* [To do] The entries are to be reproduced verbatim, with all pictures omitted.
>>>
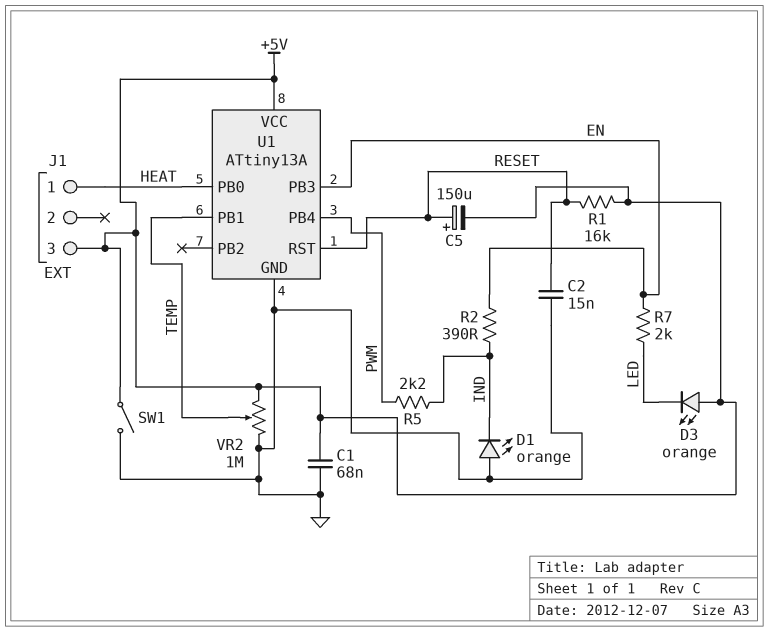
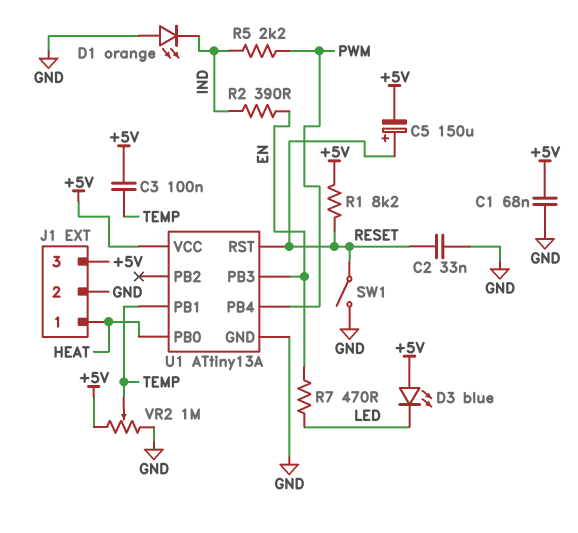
C2: 15nF (GND, RESET) -> 33nF (GND, RESET)
C3: none -> 100nF (+5V, TEMP)
D3: LED orange (A +5V, K LED) -> LED blue (A +5V, K LED)
J1 pin 2: none -> GND
R1: 16k (+5V, RESET) -> 8.2k (+5V, RESET)
R7: 2k (EN, LED) -> 470 (EN, LED)
SW1: switch (+5V, GND) -> switch (GND, RESET)

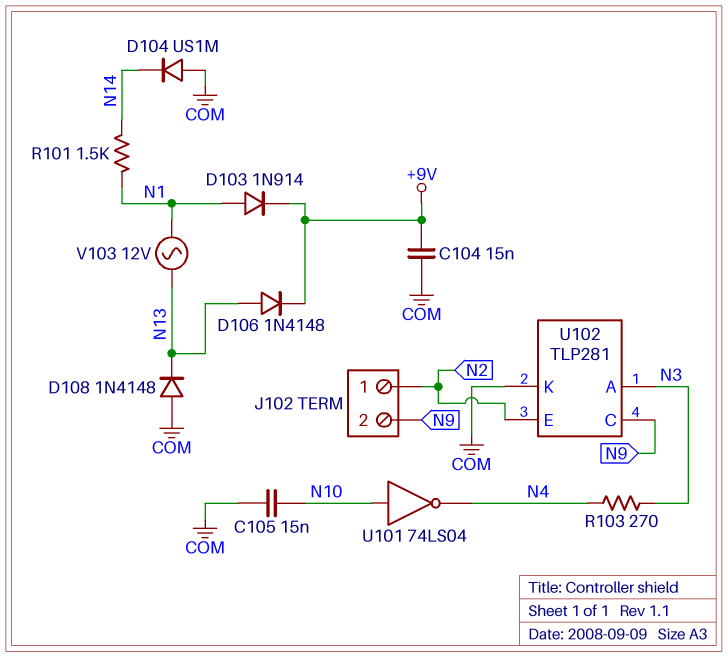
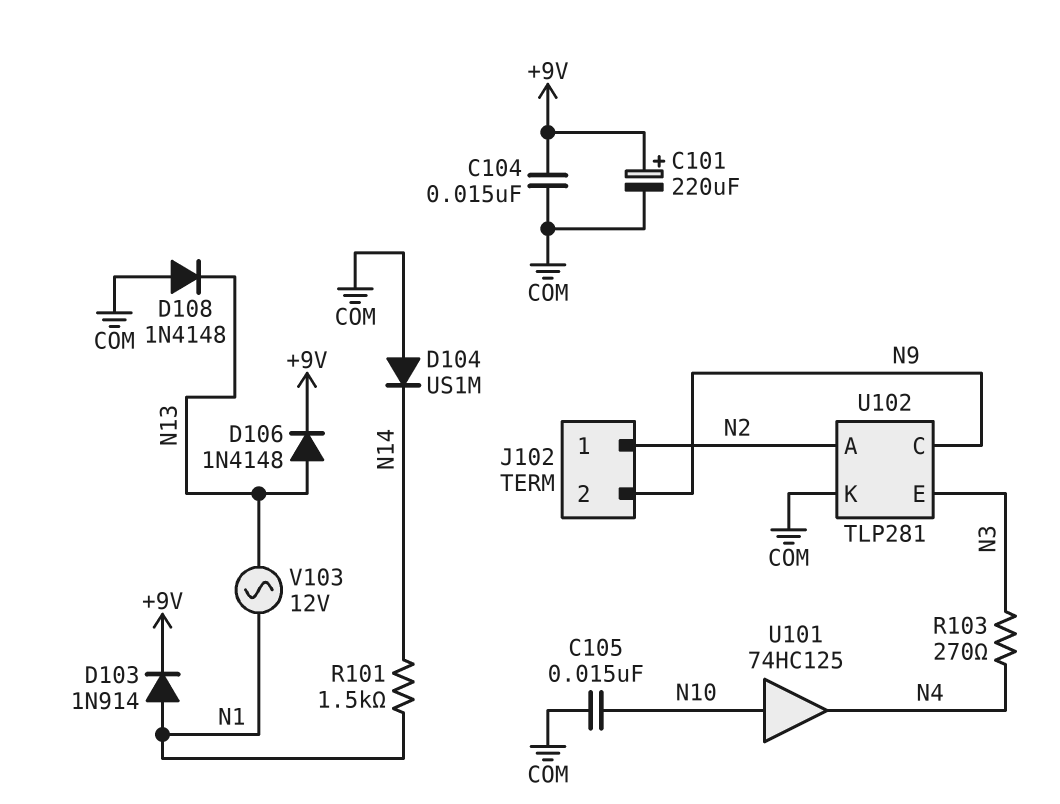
C101: none -> 220uF (plus +9V, minus COM)
U101: NOT 74LS04 (in N10, out N4) -> buffer 74HC125 (in N10, out N4)
U102 pin A: N3 -> N2
U102 pin E: N2 -> N3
<<<
* [Answer section]
C2: 15nF (GND, RESET) -> 33nF (GND, RESET)
C3: none -> 100nF (+5V, TEMP)
D3: LED orange (A +5V, K LED) -> LED blue (A +5V, K LED)
J1 pin 2: none -> GND
R1: 16k (+5V, RESET) -> 8.2k (+5V, RESET)
R7: 2k (EN, LED) -> 470 (EN, LED)
SW1: switch (+5V, GND) -> switch (GND, RESET)

C101: none -> 220uF (plus +9V, minus COM)
U101: NOT 74LS04 (in N10, out N4) -> buffer 74HC125 (in N10, out N4)
U102 pin A: N3 -> N2
U102 pin E: N2 -> N3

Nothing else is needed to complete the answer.